• **Problem**: What you print must match the data line for line.

• **Data excerpts**:
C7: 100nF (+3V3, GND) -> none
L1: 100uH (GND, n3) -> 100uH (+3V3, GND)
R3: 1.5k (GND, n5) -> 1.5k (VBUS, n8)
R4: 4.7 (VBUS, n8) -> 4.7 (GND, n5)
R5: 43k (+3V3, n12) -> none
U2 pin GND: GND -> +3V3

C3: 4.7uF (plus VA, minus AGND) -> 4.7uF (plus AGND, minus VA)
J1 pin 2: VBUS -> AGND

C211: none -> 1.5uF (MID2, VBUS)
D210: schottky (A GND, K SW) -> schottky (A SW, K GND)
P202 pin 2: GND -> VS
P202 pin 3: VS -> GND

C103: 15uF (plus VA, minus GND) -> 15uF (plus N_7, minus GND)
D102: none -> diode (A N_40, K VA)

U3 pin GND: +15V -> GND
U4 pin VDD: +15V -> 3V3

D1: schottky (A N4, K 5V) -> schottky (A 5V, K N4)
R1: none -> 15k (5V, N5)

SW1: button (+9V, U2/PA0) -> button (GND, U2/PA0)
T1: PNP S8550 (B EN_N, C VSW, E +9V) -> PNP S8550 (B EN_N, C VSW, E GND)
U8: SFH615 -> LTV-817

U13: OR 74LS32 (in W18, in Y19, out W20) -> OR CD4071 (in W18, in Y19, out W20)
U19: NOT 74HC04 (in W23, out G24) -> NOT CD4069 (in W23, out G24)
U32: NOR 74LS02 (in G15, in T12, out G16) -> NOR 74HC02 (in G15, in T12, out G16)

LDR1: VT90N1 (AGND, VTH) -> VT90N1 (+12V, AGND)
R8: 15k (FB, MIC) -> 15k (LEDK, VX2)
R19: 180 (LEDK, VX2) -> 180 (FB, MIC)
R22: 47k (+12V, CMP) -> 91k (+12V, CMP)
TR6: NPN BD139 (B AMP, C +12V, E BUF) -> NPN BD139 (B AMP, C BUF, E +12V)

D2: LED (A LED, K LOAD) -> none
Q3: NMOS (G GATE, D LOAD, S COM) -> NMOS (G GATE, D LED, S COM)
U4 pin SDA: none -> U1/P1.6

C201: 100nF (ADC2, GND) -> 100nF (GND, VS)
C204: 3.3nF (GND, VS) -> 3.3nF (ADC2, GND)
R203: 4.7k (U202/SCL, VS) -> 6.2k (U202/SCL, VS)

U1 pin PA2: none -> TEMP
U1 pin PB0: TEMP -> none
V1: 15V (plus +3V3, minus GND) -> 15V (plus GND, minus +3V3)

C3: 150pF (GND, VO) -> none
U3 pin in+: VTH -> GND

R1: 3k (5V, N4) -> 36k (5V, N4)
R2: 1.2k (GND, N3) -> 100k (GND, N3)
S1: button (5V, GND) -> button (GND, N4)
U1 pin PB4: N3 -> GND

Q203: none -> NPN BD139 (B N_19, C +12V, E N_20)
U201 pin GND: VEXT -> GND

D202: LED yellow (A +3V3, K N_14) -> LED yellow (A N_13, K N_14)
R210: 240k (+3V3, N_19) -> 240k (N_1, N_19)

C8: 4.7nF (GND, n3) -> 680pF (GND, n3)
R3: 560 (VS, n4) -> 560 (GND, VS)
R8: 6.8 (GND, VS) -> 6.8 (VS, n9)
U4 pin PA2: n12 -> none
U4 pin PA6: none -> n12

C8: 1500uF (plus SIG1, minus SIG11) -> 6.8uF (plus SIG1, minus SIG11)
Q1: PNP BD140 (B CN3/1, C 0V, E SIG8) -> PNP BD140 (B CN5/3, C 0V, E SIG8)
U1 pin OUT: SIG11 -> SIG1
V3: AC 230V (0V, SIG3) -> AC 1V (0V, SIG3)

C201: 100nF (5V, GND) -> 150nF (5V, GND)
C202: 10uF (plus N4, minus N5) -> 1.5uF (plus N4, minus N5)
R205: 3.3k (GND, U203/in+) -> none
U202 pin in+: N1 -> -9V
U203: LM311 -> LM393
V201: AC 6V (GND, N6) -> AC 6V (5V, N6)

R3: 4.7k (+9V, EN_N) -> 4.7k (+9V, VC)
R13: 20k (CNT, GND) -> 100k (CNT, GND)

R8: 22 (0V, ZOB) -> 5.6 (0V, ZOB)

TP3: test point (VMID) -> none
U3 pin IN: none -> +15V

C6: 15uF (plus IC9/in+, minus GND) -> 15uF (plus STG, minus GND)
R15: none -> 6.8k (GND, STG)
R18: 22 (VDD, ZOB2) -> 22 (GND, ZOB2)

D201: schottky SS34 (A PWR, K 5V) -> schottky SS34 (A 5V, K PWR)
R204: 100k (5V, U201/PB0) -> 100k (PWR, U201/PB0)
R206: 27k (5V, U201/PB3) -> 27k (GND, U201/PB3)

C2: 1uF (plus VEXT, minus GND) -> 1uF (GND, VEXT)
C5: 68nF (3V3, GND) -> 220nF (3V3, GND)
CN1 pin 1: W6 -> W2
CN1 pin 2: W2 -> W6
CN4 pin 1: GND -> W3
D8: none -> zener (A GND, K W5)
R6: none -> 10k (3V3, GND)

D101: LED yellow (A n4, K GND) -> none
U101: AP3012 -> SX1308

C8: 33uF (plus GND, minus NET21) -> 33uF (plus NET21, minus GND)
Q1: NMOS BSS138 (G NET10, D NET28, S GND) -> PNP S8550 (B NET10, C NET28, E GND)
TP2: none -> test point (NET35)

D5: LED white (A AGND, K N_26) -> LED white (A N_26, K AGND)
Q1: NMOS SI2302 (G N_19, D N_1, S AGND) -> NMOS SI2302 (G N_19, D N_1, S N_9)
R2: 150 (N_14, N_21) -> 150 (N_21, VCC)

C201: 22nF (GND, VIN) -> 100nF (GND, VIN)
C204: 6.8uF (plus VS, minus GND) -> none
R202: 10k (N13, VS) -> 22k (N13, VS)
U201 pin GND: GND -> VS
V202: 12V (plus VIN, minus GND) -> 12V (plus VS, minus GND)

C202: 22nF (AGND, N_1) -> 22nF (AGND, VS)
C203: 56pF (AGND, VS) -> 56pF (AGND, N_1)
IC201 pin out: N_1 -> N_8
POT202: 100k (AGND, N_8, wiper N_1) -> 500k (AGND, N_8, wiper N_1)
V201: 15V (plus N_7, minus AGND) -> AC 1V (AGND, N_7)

• **The answer**:
C7: 100nF (+3V3, GND) -> none
L1: 100uH (GND, n3) -> 100uH (+3V3, GND)
R3: 1.5k (GND, n5) -> 1.5k (VBUS, n8)
R4: 4.7 (VBUS, n8) -> 4.7 (GND, n5)
R5: 43k (+3V3, n12) -> none
U2 pin GND: GND -> +3V3

C3: 4.7uF (plus VA, minus AGND) -> 4.7uF (plus AGND, minus VA)
J1 pin 2: VBUS -> AGND

C211: none -> 1.5uF (MID2, VBUS)
D210: schottky (A GND, K SW) -> schottky (A SW, K GND)
P202 pin 2: GND -> VS
P202 pin 3: VS -> GND

C103: 15uF (plus VA, minus GND) -> 15uF (plus N_7, minus GND)
D102: none -> diode (A N_40, K VA)

U3 pin GND: +15V -> GND
U4 pin VDD: +15V -> 3V3

D1: schottky (A N4, K 5V) -> schottky (A 5V, K N4)
R1: none -> 15k (5V, N5)

SW1: button (+9V, U2/PA0) -> button (GND, U2/PA0)
T1: PNP S8550 (B EN_N, C VSW, E +9V) -> PNP S8550 (B EN_N, C VSW, E GND)
U8: SFH615 -> LTV-817

U13: OR 74LS32 (in W18, in Y19, out W20) -> OR CD4071 (in W18, in Y19, out W20)
U19: NOT 74HC04 (in W23, out G24) -> NOT CD4069 (in W23, out G24)
U32: NOR 74LS02 (in G15, in T12, out G16) -> NOR 74HC02 (in G15, in T12, out G16)

LDR1: VT90N1 (AGND, VTH) -> VT90N1 (+12V, AGND)
R8: 15k (FB, MIC) -> 15k (LEDK, VX2)
R19: 180 (LEDK, VX2) -> 180 (FB, MIC)
R22: 47k (+12V, CMP) -> 91k (+12V, CMP)
TR6: NPN BD139 (B AMP, C +12V, E BUF) -> NPN BD139 (B AMP, C BUF, E +12V)

D2: LED (A LED, K LOAD) -> none
Q3: NMOS (G GATE, D LOAD, S COM) -> NMOS (G GATE, D LED, S COM)
U4 pin SDA: none -> U1/P1.6

C201: 100nF (ADC2, GND) -> 100nF (GND, VS)
C204: 3.3nF (GND, VS) -> 3.3nF (ADC2, GND)
R203: 4.7k (U202/SCL, VS) -> 6.2k (U202/SCL, VS)

U1 pin PA2: none -> TEMP
U1 pin PB0: TEMP -> none
V1: 15V (plus +3V3, minus GND) -> 15V (plus GND, minus +3V3)

C3: 150pF (GND, VO) -> none
U3 pin in+: VTH -> GND

R1: 3k (5V, N4) -> 36k (5V, N4)
R2: 1.2k (GND, N3) -> 100k (GND, N3)
S1: button (5V, GND) -> button (GND, N4)
U1 pin PB4: N3 -> GND

Q203: none -> NPN BD139 (B N_19, C +12V, E N_20)
U201 pin GND: VEXT -> GND

D202: LED yellow (A +3V3, K N_14) -> LED yellow (A N_13, K N_14)
R210: 240k (+3V3, N_19) -> 240k (N_1, N_19)

C8: 4.7nF (GND, n3) -> 680pF (GND, n3)
R3: 560 (VS, n4) -> 560 (GND, VS)
R8: 6.8 (GND, VS) -> 6.8 (VS, n9)
U4 pin PA2: n12 -> none
U4 pin PA6: none -> n12

C8: 1500uF (plus SIG1, minus SIG11) -> 6.8uF (plus SIG1, minus SIG11)
Q1: PNP BD140 (B CN3/1, C 0V, E SIG8) -> PNP BD140 (B CN5/3, C 0V, E SIG8)
U1 pin OUT: SIG11 -> SIG1
V3: AC 230V (0V, SIG3) -> AC 1V (0V, SIG3)

C201: 100nF (5V, GND) -> 150nF (5V, GND)
C202: 10uF (plus N4, minus N5) -> 1.5uF (plus N4, minus N5)
R205: 3.3k (GND, U203/in+) -> none
U202 pin in+: N1 -> -9V
U203: LM311 -> LM393
V201: AC 6V (GND, N6) -> AC 6V (5V, N6)

R3: 4.7k (+9V, EN_N) -> 4.7k (+9V, VC)
R13: 20k (CNT, GND) -> 100k (CNT, GND)

R8: 22 (0V, ZOB) -> 5.6 (0V, ZOB)

TP3: test point (VMID) -> none
U3 pin IN: none -> +15V

C6: 15uF (plus IC9/in+, minus GND) -> 15uF (plus STG, minus GND)
R15: none -> 6.8k (GND, STG)
R18: 22 (VDD, ZOB2) -> 22 (GND, ZOB2)

D201: schottky SS34 (A PWR, K 5V) -> schottky SS34 (A 5V, K PWR)
R204: 100k (5V, U201/PB0) -> 100k (PWR, U201/PB0)
R206: 27k (5V, U201/PB3) -> 27k (GND, U201/PB3)

C2: 1uF (plus VEXT, minus GND) -> 1uF (GND, VEXT)
C5: 68nF (3V3, GND) -> 220nF (3V3, GND)
CN1 pin 1: W6 -> W2
CN1 pin 2: W2 -> W6
CN4 pin 1: GND -> W3
D8: none -> zener (A GND, K W5)
R6: none -> 10k (3V3, GND)

D101: LED yellow (A n4, K GND) -> none
U101: AP3012 -> SX1308

C8: 33uF (plus GND, minus NET21) -> 33uF (plus NET21, minus GND)
Q1: NMOS BSS138 (G NET10, D NET28, S GND) -> PNP S8550 (B NET10, C NET28, E GND)
TP2: none -> test point (NET35)

D5: LED white (A AGND, K N_26) -> LED white (A N_26, K AGND)
Q1: NMOS SI2302 (G N_19, D N_1, S AGND) -> NMOS SI2302 (G N_19, D N_1, S N_9)
R2: 150 (N_14, N_21) -> 150 (N_21, VCC)

C201: 22nF (GND, VIN) -> 100nF (GND, VIN)
C204: 6.8uF (plus VS, minus GND) -> none
R202: 10k (N13, VS) -> 22k (N13, VS)
U201 pin GND: GND -> VS
V202: 12V (plus VIN, minus GND) -> 12V (plus VS, minus GND)

C202: 22nF (AGND, N_1) -> 22nF (AGND, VS)
C203: 56pF (AGND, VS) -> 56pF (AGND, N_1)
IC201 pin out: N_1 -> N_8
POT202: 100k (AGND, N_8, wiper N_1) -> 500k (AGND, N_8, wiper N_1)
V201: 15V (plus N_7, minus AGND) -> AC 1V (AGND, N_7)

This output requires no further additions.